[Data items]
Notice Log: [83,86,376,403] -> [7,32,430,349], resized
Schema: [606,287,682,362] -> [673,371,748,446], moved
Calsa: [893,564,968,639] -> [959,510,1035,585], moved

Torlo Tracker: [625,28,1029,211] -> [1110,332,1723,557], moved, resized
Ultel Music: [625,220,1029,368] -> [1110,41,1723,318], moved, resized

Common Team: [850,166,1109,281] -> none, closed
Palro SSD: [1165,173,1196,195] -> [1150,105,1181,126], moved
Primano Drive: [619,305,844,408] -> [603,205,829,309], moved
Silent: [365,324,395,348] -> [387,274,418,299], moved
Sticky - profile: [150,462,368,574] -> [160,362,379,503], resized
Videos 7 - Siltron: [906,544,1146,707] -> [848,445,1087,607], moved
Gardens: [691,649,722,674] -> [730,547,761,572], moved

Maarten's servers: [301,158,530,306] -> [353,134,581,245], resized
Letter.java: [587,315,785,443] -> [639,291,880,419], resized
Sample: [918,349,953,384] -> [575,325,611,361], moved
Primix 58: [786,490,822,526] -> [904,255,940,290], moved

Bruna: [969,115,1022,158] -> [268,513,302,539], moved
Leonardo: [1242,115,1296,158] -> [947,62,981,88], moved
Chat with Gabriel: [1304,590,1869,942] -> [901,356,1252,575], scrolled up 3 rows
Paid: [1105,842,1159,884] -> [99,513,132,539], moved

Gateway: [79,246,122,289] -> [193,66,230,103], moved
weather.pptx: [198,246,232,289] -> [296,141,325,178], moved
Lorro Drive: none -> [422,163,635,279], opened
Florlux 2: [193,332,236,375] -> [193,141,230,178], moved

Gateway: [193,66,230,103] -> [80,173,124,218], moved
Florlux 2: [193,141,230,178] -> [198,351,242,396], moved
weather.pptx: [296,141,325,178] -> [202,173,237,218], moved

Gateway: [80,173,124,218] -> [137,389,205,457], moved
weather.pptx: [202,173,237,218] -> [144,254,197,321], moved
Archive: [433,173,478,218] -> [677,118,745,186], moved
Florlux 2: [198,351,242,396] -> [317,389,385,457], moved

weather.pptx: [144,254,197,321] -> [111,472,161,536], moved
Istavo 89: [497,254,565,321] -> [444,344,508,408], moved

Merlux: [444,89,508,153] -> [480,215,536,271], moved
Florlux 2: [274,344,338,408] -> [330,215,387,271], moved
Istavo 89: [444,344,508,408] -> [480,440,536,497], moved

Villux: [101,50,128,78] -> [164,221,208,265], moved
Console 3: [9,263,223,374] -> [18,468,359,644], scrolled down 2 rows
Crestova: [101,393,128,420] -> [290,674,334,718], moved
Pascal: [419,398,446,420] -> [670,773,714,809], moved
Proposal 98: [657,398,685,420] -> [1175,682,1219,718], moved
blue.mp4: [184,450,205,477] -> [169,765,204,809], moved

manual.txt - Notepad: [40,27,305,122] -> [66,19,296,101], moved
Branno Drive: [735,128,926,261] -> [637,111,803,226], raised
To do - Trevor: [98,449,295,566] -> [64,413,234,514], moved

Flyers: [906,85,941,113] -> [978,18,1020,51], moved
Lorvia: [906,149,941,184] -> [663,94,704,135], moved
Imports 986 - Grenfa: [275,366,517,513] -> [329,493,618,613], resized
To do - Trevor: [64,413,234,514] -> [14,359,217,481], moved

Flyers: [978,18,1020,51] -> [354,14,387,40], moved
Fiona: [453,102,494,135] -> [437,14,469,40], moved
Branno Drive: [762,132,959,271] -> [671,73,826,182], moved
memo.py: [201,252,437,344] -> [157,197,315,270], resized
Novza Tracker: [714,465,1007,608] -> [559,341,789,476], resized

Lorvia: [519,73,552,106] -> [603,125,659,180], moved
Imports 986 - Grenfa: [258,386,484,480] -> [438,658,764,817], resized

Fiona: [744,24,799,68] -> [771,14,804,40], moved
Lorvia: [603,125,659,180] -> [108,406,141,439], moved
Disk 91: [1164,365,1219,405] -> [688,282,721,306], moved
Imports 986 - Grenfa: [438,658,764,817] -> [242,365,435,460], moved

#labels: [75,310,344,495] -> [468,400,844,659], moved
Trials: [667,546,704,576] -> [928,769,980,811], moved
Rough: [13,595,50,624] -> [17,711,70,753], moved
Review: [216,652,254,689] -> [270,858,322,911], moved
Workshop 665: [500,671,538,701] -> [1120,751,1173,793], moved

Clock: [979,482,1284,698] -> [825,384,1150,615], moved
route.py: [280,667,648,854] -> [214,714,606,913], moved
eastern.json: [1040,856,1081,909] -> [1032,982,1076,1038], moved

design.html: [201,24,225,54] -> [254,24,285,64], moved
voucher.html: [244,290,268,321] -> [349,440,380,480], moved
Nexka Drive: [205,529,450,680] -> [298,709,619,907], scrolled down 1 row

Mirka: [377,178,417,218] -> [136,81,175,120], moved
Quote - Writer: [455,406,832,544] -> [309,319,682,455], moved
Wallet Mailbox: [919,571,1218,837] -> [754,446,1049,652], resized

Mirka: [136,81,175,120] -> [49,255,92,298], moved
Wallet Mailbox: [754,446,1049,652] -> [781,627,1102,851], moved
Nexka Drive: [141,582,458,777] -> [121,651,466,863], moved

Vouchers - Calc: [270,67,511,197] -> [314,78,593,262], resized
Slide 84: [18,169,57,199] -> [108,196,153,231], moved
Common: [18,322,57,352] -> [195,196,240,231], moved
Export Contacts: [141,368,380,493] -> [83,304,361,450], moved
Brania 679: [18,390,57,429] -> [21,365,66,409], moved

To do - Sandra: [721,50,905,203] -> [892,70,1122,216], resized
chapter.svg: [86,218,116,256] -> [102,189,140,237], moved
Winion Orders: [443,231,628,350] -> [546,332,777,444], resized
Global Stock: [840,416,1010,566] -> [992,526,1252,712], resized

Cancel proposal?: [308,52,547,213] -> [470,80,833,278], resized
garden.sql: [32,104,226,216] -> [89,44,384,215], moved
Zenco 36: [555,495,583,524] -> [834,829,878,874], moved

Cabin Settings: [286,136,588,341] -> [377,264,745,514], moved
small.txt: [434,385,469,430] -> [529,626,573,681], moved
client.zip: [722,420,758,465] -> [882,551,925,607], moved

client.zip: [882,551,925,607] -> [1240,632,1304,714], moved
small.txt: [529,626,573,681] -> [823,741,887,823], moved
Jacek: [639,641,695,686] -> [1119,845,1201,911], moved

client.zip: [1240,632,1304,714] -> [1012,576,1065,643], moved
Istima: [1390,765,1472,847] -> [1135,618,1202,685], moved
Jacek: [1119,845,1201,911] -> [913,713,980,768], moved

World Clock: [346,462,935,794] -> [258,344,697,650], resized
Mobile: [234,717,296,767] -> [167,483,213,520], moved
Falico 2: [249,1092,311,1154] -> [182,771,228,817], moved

→ **TO DO**: Retype the data. Keep every word as it stands.

→ **RESPONSE FOR THIS EXERCISE**:
Notice Log: [83,86,376,403] -> [7,32,430,349], resized
Schema: [606,287,682,362] -> [673,371,748,446], moved
Calsa: [893,564,968,639] -> [959,510,1035,585], moved

Torlo Tracker: [625,28,1029,211] -> [1110,332,1723,557], moved, resized
Ultel Music: [625,220,1029,368] -> [1110,41,1723,318], moved, resized

Common Team: [850,166,1109,281] -> none, closed
Palro SSD: [1165,173,1196,195] -> [1150,105,1181,126], moved
Primano Drive: [619,305,844,408] -> [603,205,829,309], moved
Silent: [365,324,395,348] -> [387,274,418,299], moved
Sticky - profile: [150,462,368,574] -> [160,362,379,503], resized
Videos 7 - Siltron: [906,544,1146,707] -> [848,445,1087,607], moved
Gardens: [691,649,722,674] -> [730,547,761,572], moved

Maarten's servers: [301,158,530,306] -> [353,134,581,245], resized
Letter.java: [587,315,785,443] -> [639,291,880,419], resized
Sample: [918,349,953,384] -> [575,325,611,361], moved
Primix 58: [786,490,822,526] -> [904,255,940,290], moved

Bruna: [969,115,1022,158] -> [268,513,302,539], moved
Leonardo: [1242,115,1296,158] -> [947,62,981,88], moved
Chat with Gabriel: [1304,590,1869,942] -> [901,356,1252,575], scrolled up 3 rows
Paid: [1105,842,1159,884] -> [99,513,132,539], moved

Gateway: [79,246,122,289] -> [193,66,230,103], moved
weather.pptx: [198,246,232,289] -> [296,141,325,178], moved
Lorro Drive: none -> [422,163,635,279], opened
Florlux 2: [193,332,236,375] -> [193,141,230,178], moved

Gateway: [193,66,230,103] -> [80,173,124,218], moved
Florlux 2: [193,141,230,178] -> [198,351,242,396], moved
weather.pptx: [296,141,325,178] -> [202,173,237,218], moved

Gateway: [80,173,124,218] -> [137,389,205,457], moved
weather.pptx: [202,173,237,218] -> [144,254,197,321], moved
Archive: [433,173,478,218] -> [677,118,745,186], moved
Florlux 2: [198,351,242,396] -> [317,389,385,457], moved

weather.pptx: [144,254,197,321] -> [111,472,161,536], moved
Istavo 89: [497,254,565,321] -> [444,344,508,408], moved

Merlux: [444,89,508,153] -> [480,215,536,271], moved
Florlux 2: [274,344,338,408] -> [330,215,387,271], moved
Istavo 89: [444,344,508,408] -> [480,440,536,497], moved

Villux: [101,50,128,78] -> [164,221,208,265], moved
Console 3: [9,263,223,374] -> [18,468,359,644], scrolled down 2 rows
Crestova: [101,393,128,420] -> [290,674,334,718], moved
Pascal: [419,398,446,420] -> [670,773,714,809], moved
Proposal 98: [657,398,685,420] -> [1175,682,1219,718], moved
blue.mp4: [184,450,205,477] -> [169,765,204,809], moved

manual.txt - Notepad: [40,27,305,122] -> [66,19,296,101], moved
Branno Drive: [735,128,926,261] -> [637,111,803,226], raised
To do - Trevor: [98,449,295,566] -> [64,413,234,514], moved

Flyers: [906,85,941,113] -> [978,18,1020,51], moved
Lorvia: [906,149,941,184] -> [663,94,704,135], moved
Imports 986 - Grenfa: [275,366,517,513] -> [329,493,618,613], resized
To do - Trevor: [64,413,234,514] -> [14,359,217,481], moved

Flyers: [978,18,1020,51] -> [354,14,387,40], moved
Fiona: [453,102,494,135] -> [437,14,469,40], moved
Branno Drive: [762,132,959,271] -> [671,73,826,182], moved
memo.py: [201,252,437,344] -> [157,197,315,270], resized
Novza Tracker: [714,465,1007,608] -> [559,341,789,476], resized

Lorvia: [519,73,552,106] -> [603,125,659,180], moved
Imports 986 - Grenfa: [258,386,484,480] -> [438,658,764,817], resized

Fiona: [744,24,799,68] -> [771,14,804,40], moved
Lorvia: [603,125,659,180] -> [108,406,141,439], moved
Disk 91: [1164,365,1219,405] -> [688,282,721,306], moved
Imports 986 - Grenfa: [438,658,764,817] -> [242,365,435,460], moved

#labels: [75,310,344,495] -> [468,400,844,659], moved
Trials: [667,546,704,576] -> [928,769,980,811], moved
Rough: [13,595,50,624] -> [17,711,70,753], moved
Review: [216,652,254,689] -> [270,858,322,911], moved
Workshop 665: [500,671,538,701] -> [1120,751,1173,793], moved

Clock: [979,482,1284,698] -> [825,384,1150,615], moved
route.py: [280,667,648,854] -> [214,714,606,913], moved
eastern.json: [1040,856,1081,909] -> [1032,982,1076,1038], moved

design.html: [201,24,225,54] -> [254,24,285,64], moved
voucher.html: [244,290,268,321] -> [349,440,380,480], moved
Nexka Drive: [205,529,450,680] -> [298,709,619,907], scrolled down 1 row

Mirka: [377,178,417,218] -> [136,81,175,120], moved
Quote - Writer: [455,406,832,544] -> [309,319,682,455], moved
Wallet Mailbox: [919,571,1218,837] -> [754,446,1049,652], resized

Mirka: [136,81,175,120] -> [49,255,92,298], moved
Wallet Mailbox: [754,446,1049,652] -> [781,627,1102,851], moved
Nexka Drive: [141,582,458,777] -> [121,651,466,863], moved

Vouchers - Calc: [270,67,511,197] -> [314,78,593,262], resized
Slide 84: [18,169,57,199] -> [108,196,153,231], moved
Common: [18,322,57,352] -> [195,196,240,231], moved
Export Contacts: [141,368,380,493] -> [83,304,361,450], moved
Brania 679: [18,390,57,429] -> [21,365,66,409], moved

To do - Sandra: [721,50,905,203] -> [892,70,1122,216], resized
chapter.svg: [86,218,116,256] -> [102,189,140,237], moved
Winion Orders: [443,231,628,350] -> [546,332,777,444], resized
Global Stock: [840,416,1010,566] -> [992,526,1252,712], resized

Cancel proposal?: [308,52,547,213] -> [470,80,833,278], resized
garden.sql: [32,104,226,216] -> [89,44,384,215], moved
Zenco 36: [555,495,583,524] -> [834,829,878,874], moved

Cabin Settings: [286,136,588,341] -> [377,264,745,514], moved
small.txt: [434,385,469,430] -> [529,626,573,681], moved
client.zip: [722,420,758,465] -> [882,551,925,607], moved

client.zip: [882,551,925,607] -> [1240,632,1304,714], moved
small.txt: [529,626,573,681] -> [823,741,887,823], moved
Jacek: [639,641,695,686] -> [1119,845,1201,911], moved

client.zip: [1240,632,1304,714] -> [1012,576,1065,643], moved
Istima: [1390,765,1472,847] -> [1135,618,1202,685], moved
Jacek: [1119,845,1201,911] -> [913,713,980,768], moved

World Clock: [346,462,935,794] -> [258,344,697,650], resized
Mobile: [234,717,296,767] -> [167,483,213,520], moved
Falico 2: [249,1092,311,1154] -> [182,771,228,817], moved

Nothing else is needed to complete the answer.